Given instruction =
Locate each line in the listing below that contains the word "shortest" and copy those lines in full.

Data for processing =
::::

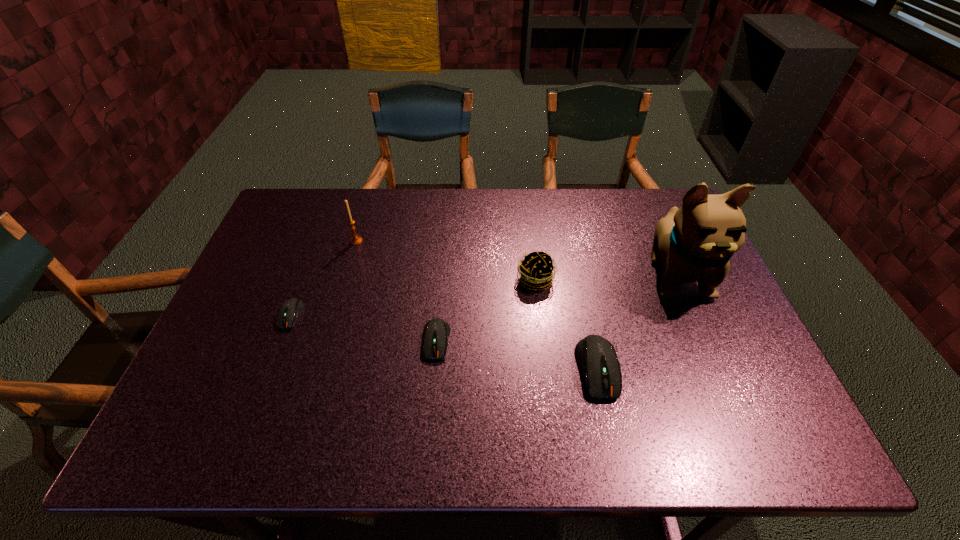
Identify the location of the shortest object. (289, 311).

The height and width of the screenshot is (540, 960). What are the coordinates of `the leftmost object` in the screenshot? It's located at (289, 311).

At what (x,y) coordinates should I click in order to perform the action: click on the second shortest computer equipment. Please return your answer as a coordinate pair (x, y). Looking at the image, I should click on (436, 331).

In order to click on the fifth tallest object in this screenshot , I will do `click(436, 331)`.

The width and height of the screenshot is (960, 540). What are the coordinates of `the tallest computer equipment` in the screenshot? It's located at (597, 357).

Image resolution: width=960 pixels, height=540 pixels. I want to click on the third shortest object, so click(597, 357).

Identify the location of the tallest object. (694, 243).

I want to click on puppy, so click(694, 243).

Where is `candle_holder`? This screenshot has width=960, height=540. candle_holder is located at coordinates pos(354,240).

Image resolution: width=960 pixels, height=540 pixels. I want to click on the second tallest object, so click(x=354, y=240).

::::

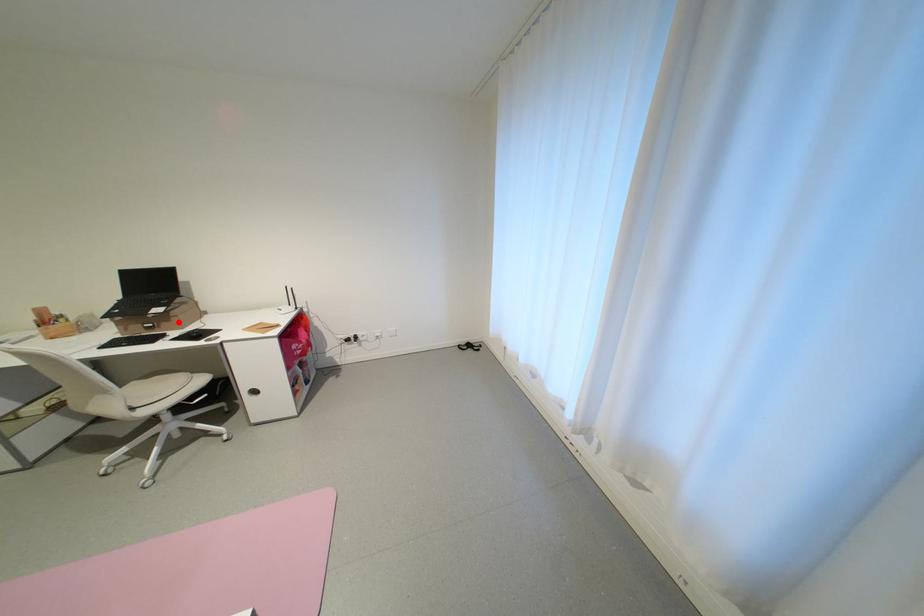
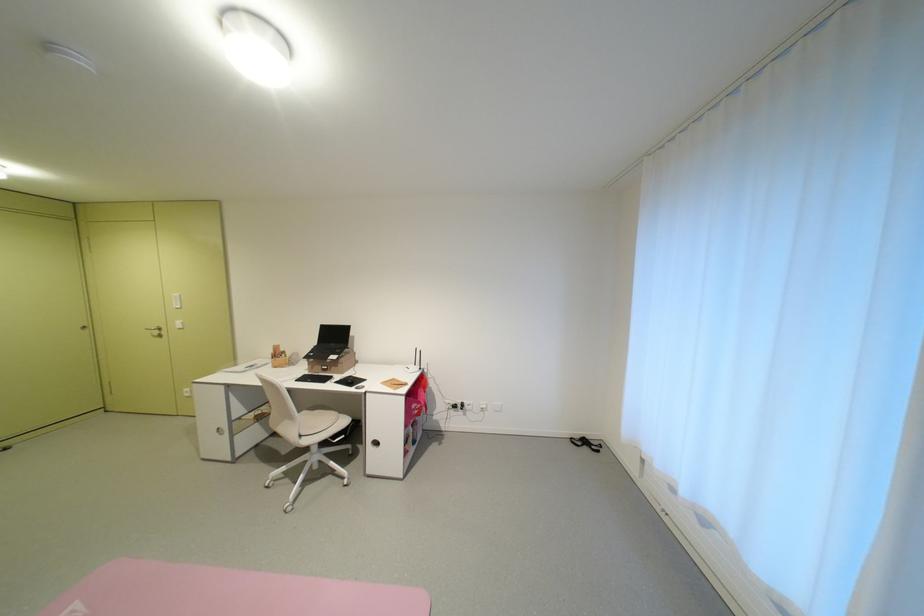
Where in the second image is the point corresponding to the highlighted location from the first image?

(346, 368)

::::

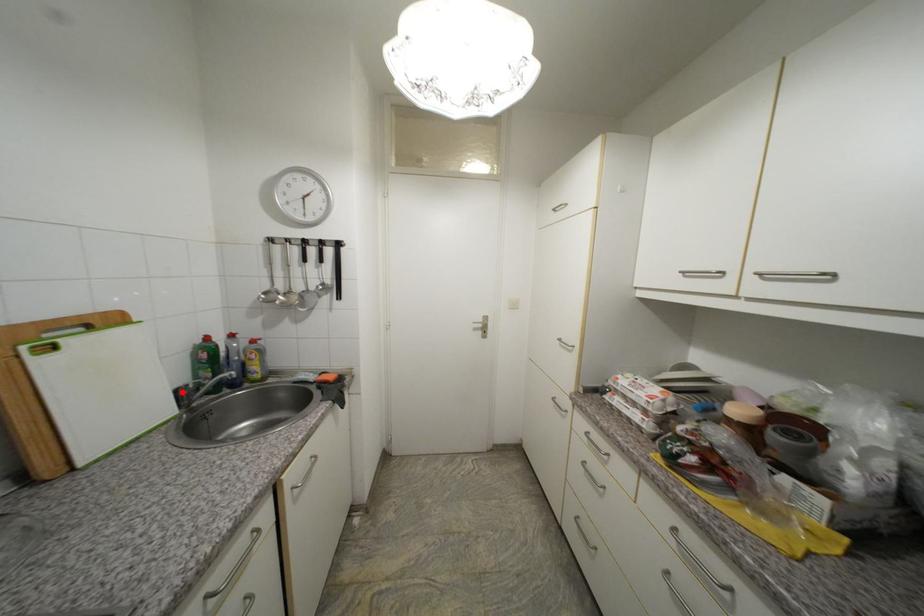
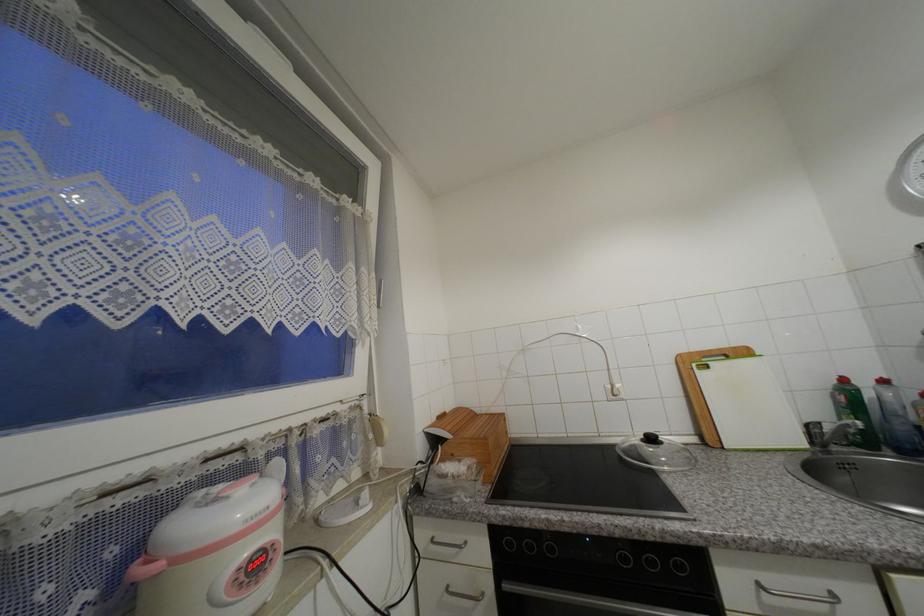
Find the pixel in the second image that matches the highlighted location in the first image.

::::

Final answer =
Identify the location of the shortest object. (289, 311).
At what (x,y) coordinates should I click in order to perform the action: click on the second shortest computer equipment. Please return your answer as a coordinate pair (x, y). Looking at the image, I should click on (436, 331).
Image resolution: width=960 pixels, height=540 pixels. I want to click on the third shortest object, so click(597, 357).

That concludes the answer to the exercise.